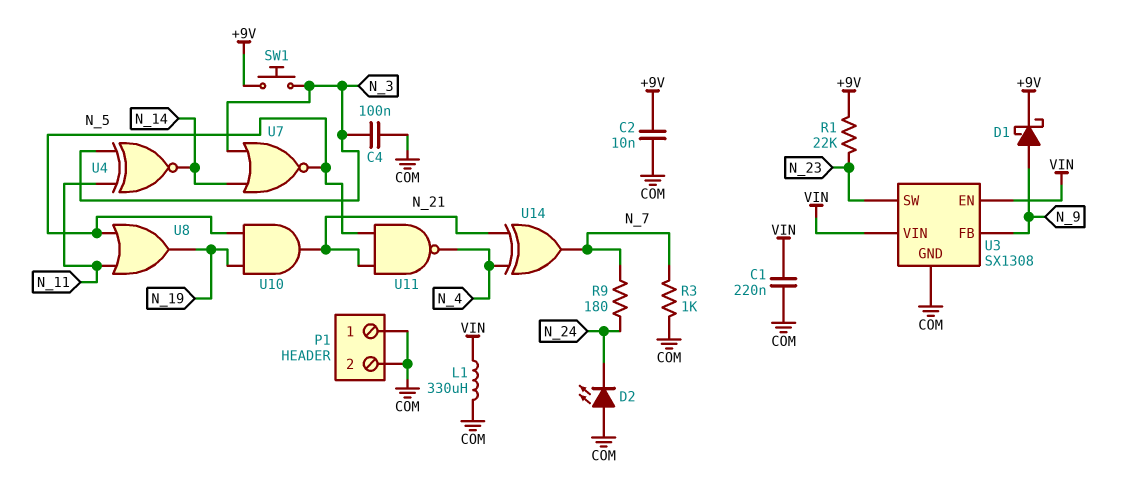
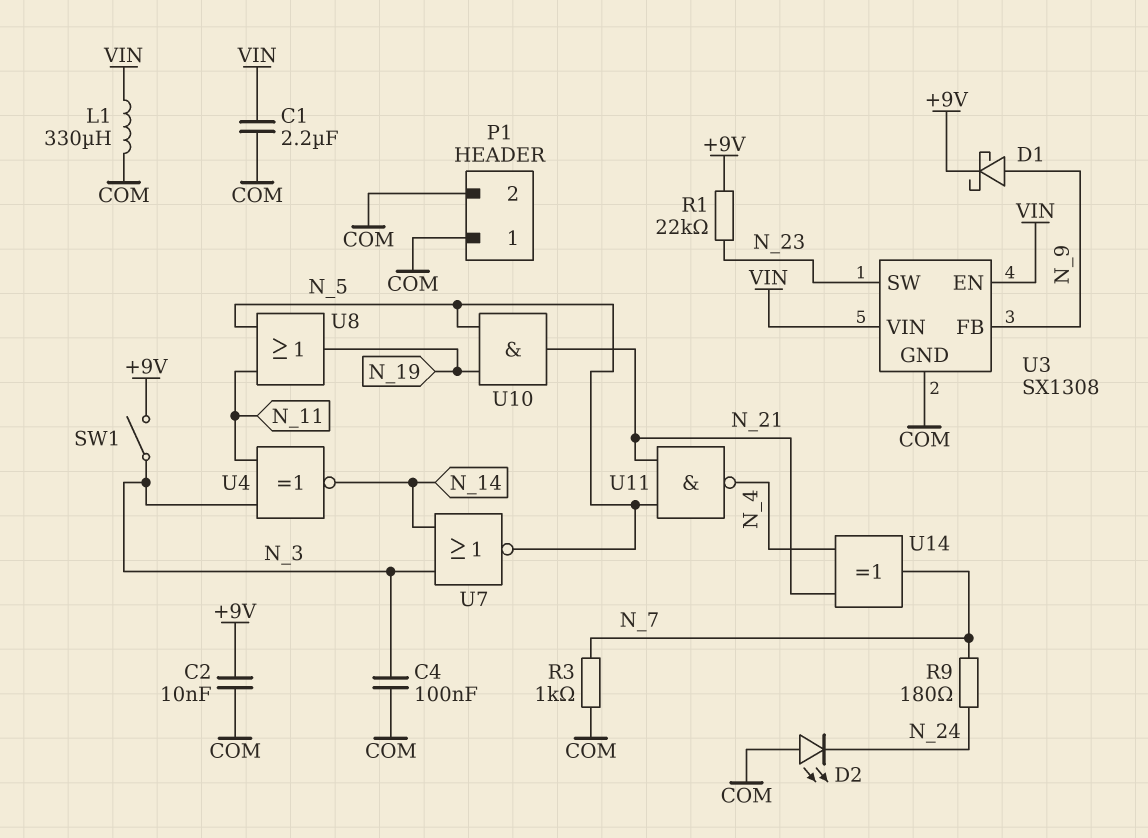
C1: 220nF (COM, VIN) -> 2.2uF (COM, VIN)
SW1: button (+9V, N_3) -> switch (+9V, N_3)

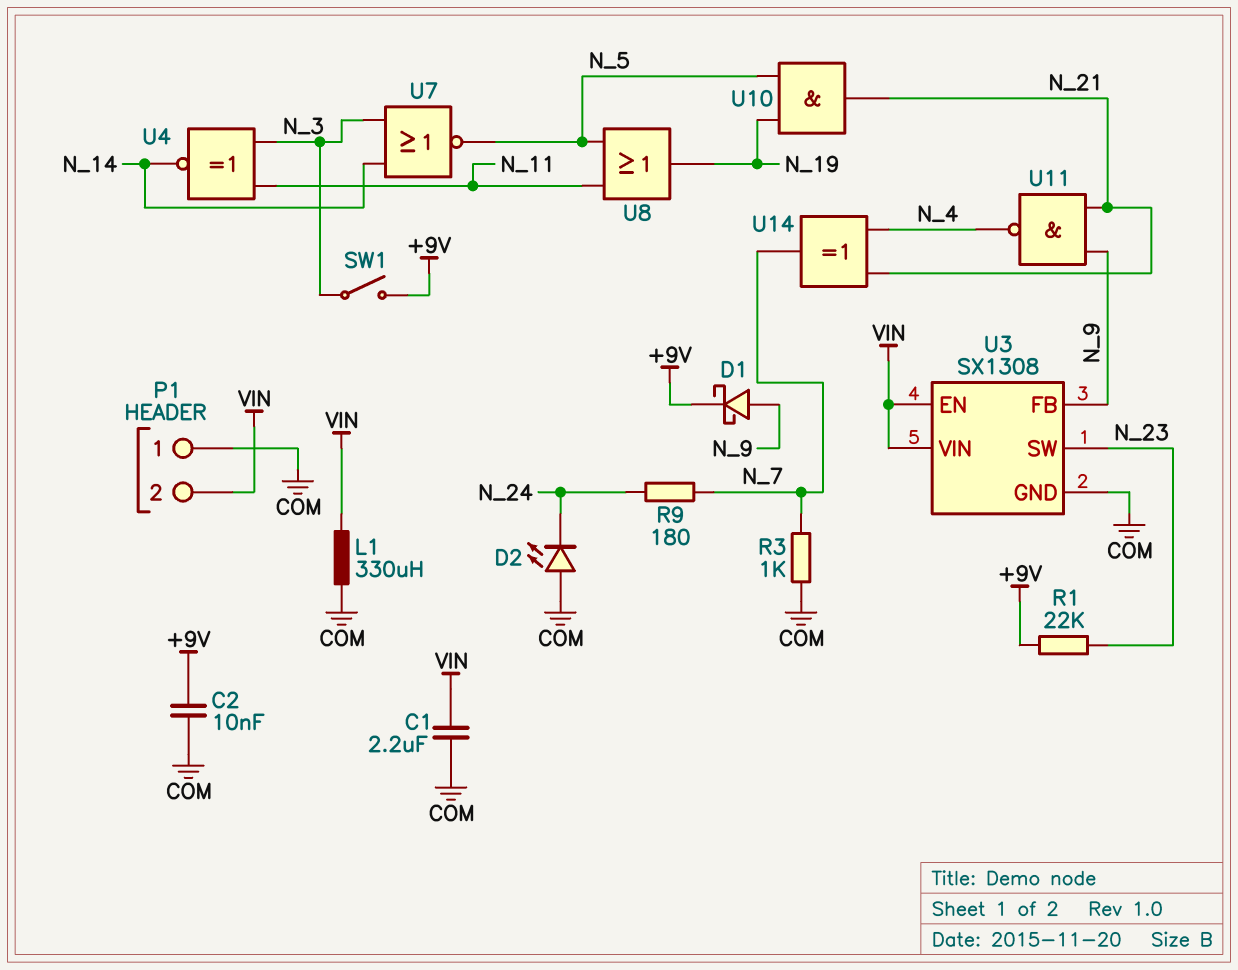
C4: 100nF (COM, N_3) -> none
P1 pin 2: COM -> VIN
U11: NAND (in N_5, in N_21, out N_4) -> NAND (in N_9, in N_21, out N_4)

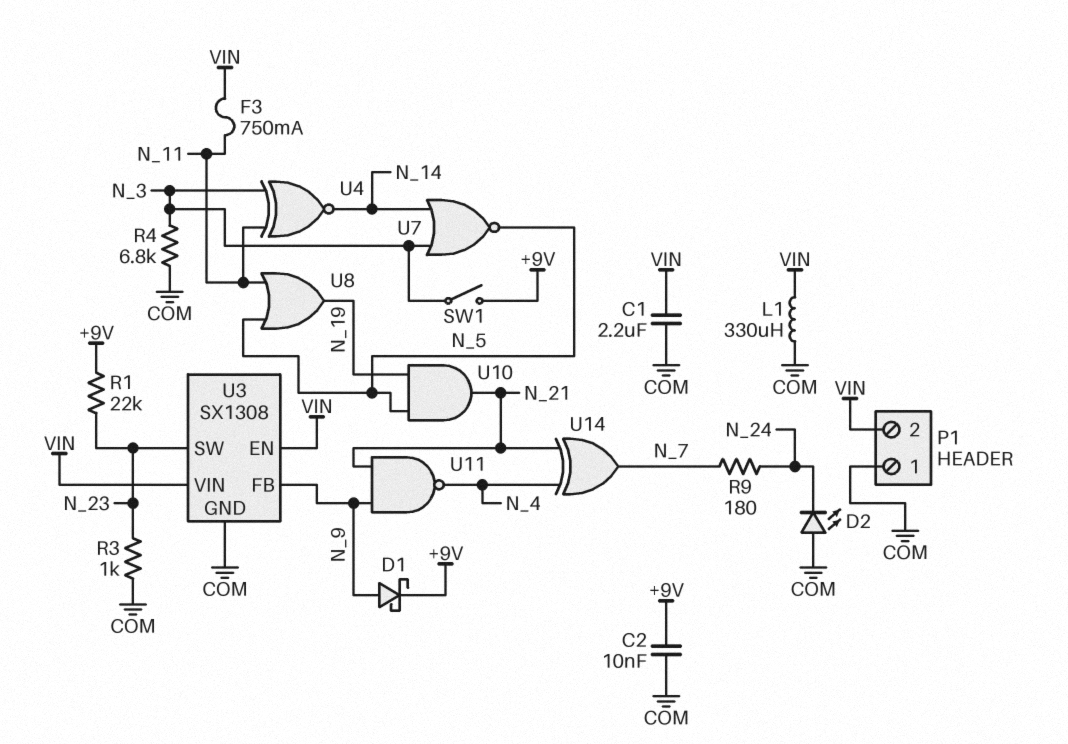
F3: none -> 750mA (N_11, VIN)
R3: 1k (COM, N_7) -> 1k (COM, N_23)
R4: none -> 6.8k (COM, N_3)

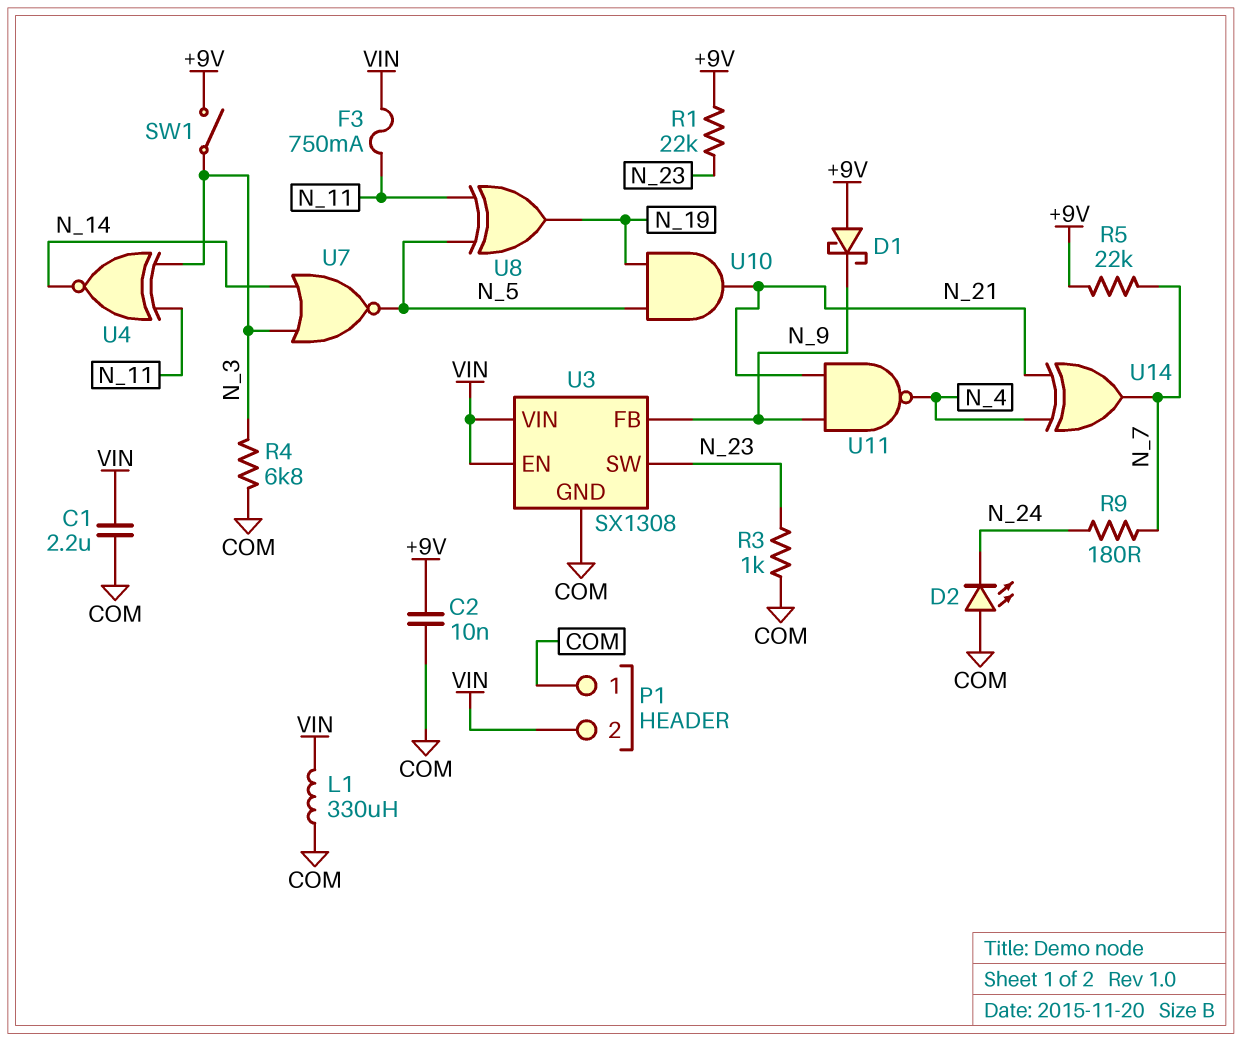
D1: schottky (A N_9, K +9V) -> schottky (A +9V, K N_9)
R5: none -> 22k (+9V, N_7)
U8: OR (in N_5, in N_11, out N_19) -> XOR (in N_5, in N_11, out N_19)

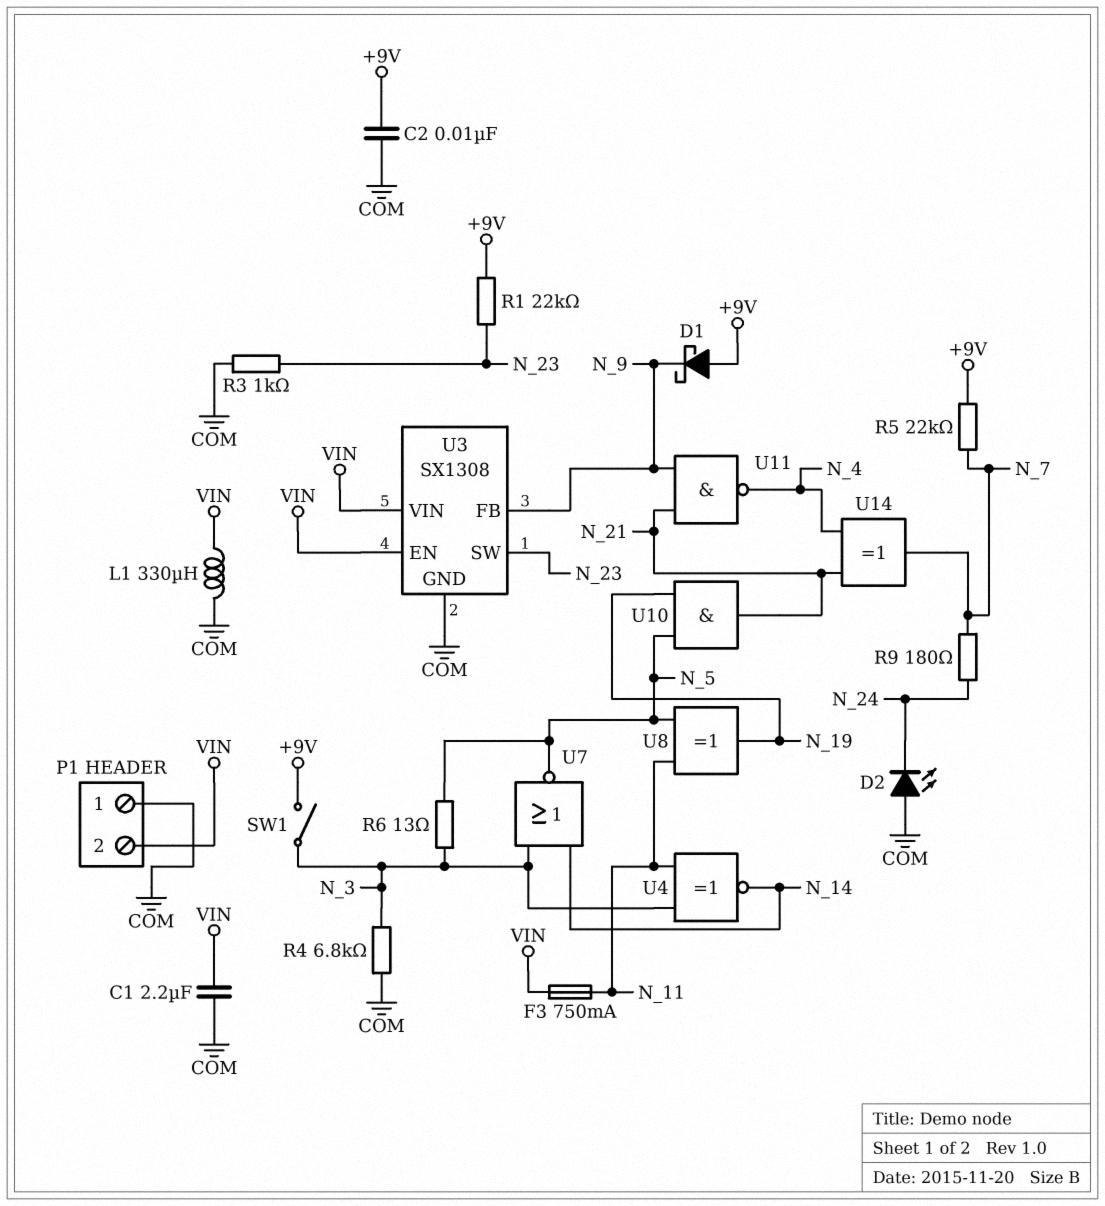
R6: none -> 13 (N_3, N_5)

......

_Assignment_: Exactly as written, reproduce the lines from the beginning of the material through the line with "R4: none -> 6.8k (COM, N_3)", and skip any picture.

_Answer below_:
C1: 220nF (COM, VIN) -> 2.2uF (COM, VIN)
SW1: button (+9V, N_3) -> switch (+9V, N_3)

C4: 100nF (COM, N_3) -> none
P1 pin 2: COM -> VIN
U11: NAND (in N_5, in N_21, out N_4) -> NAND (in N_9, in N_21, out N_4)

F3: none -> 750mA (N_11, VIN)
R3: 1k (COM, N_7) -> 1k (COM, N_23)
R4: none -> 6.8k (COM, N_3)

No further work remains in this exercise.